THE TASK → All lines before the one containing "R9: none -> 10k (+5V, SIG23)", plus that line itself, are to be printed exactly as they appear below.

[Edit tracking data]

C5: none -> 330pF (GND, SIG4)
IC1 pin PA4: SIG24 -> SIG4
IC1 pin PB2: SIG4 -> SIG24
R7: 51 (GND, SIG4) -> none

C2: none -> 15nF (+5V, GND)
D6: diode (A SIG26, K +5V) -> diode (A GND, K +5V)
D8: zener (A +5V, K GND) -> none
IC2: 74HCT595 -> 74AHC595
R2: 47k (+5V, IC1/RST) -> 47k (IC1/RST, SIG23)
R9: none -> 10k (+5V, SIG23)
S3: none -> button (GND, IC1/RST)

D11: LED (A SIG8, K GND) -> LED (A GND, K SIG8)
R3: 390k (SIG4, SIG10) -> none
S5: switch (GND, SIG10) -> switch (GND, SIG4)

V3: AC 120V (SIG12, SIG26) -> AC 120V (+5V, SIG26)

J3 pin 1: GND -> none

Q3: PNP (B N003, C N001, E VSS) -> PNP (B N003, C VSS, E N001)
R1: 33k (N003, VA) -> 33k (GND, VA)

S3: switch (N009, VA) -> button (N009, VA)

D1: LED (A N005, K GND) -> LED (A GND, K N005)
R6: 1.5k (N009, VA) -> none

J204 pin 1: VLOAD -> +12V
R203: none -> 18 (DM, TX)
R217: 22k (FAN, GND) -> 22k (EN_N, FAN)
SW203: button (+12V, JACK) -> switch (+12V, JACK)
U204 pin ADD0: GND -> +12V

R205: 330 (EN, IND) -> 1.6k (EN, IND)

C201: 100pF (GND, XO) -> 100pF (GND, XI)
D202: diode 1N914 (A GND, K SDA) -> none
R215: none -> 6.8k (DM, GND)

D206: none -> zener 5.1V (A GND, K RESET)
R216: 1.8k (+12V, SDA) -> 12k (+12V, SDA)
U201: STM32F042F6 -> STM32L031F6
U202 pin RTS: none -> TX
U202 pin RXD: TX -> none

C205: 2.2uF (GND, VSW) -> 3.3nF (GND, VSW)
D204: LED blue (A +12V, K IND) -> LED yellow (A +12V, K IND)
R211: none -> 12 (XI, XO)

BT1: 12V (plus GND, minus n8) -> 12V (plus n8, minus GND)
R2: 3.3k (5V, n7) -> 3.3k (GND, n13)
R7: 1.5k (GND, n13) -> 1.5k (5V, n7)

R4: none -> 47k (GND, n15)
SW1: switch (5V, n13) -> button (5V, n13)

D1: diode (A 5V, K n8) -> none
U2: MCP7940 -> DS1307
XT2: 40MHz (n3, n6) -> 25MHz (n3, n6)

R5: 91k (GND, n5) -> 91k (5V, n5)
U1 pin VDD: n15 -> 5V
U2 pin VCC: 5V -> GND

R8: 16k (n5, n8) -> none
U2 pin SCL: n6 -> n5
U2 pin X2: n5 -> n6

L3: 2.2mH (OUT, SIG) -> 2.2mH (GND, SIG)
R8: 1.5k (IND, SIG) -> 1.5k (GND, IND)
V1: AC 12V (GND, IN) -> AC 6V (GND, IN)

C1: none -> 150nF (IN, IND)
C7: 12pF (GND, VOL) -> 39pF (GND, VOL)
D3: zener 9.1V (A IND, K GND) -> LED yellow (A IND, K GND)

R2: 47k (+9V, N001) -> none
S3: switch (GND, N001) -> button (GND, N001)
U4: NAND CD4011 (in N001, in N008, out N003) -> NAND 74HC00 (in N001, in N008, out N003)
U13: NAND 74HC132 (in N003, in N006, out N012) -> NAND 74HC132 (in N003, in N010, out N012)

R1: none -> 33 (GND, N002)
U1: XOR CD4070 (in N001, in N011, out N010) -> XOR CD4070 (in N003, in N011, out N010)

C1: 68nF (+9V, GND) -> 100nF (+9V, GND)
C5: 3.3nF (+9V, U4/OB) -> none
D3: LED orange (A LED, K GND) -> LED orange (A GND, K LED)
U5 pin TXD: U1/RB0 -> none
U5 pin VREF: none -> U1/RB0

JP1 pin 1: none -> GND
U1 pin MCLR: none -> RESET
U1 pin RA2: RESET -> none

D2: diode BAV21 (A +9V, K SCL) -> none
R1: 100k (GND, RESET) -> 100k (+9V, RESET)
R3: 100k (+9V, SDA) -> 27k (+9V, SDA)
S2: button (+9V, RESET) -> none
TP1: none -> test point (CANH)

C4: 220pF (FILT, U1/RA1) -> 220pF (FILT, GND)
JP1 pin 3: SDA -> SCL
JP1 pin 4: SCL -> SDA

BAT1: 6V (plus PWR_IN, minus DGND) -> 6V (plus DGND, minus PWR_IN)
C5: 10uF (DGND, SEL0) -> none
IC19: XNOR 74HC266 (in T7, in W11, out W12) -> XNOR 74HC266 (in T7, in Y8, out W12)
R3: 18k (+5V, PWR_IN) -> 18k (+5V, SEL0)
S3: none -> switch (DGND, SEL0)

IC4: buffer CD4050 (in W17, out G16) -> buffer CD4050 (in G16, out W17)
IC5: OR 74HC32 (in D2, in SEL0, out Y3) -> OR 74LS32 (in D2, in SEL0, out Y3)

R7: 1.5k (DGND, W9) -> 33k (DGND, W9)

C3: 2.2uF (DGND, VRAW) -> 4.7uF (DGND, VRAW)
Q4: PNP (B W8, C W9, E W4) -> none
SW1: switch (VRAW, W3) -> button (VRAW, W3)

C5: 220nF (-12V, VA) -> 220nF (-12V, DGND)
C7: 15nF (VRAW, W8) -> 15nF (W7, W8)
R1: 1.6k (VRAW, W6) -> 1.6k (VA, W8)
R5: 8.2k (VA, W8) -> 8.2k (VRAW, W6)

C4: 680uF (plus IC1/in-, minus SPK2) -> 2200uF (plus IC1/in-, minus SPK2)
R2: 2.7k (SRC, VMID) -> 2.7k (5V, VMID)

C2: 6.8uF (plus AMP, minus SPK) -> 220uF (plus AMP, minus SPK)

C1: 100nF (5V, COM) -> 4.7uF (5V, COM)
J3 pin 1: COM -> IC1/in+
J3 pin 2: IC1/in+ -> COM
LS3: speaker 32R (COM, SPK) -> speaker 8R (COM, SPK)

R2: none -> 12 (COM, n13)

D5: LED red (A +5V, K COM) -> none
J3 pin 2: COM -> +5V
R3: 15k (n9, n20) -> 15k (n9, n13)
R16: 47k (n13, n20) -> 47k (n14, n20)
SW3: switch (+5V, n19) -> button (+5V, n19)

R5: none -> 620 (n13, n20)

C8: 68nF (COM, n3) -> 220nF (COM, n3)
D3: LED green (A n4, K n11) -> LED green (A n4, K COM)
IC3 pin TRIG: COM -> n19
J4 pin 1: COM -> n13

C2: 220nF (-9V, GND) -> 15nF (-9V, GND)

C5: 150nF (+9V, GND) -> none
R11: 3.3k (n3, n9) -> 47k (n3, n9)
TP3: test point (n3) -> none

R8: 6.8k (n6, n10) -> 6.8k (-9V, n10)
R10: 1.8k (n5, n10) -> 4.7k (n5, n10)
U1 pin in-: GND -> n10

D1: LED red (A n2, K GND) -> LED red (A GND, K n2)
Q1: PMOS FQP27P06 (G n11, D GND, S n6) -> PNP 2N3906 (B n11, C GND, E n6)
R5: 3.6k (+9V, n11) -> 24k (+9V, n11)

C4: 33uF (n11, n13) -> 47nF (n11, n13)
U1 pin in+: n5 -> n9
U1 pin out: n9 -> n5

SOLUTION FOR THIS EXERCISE →
C5: none -> 330pF (GND, SIG4)
IC1 pin PA4: SIG24 -> SIG4
IC1 pin PB2: SIG4 -> SIG24
R7: 51 (GND, SIG4) -> none

C2: none -> 15nF (+5V, GND)
D6: diode (A SIG26, K +5V) -> diode (A GND, K +5V)
D8: zener (A +5V, K GND) -> none
IC2: 74HCT595 -> 74AHC595
R2: 47k (+5V, IC1/RST) -> 47k (IC1/RST, SIG23)
R9: none -> 10k (+5V, SIG23)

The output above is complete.